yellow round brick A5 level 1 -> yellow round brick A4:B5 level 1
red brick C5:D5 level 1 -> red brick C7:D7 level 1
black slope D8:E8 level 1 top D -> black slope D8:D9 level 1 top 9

EXERCISE DETAILS | Repeat the lines above with every word intact.

RESPONSE TO THIS EXERCISE |
yellow round brick A5 level 1 -> yellow round brick A4:B5 level 1
red brick C5:D5 level 1 -> red brick C7:D7 level 1
black slope D8:E8 level 1 top D -> black slope D8:D9 level 1 top 9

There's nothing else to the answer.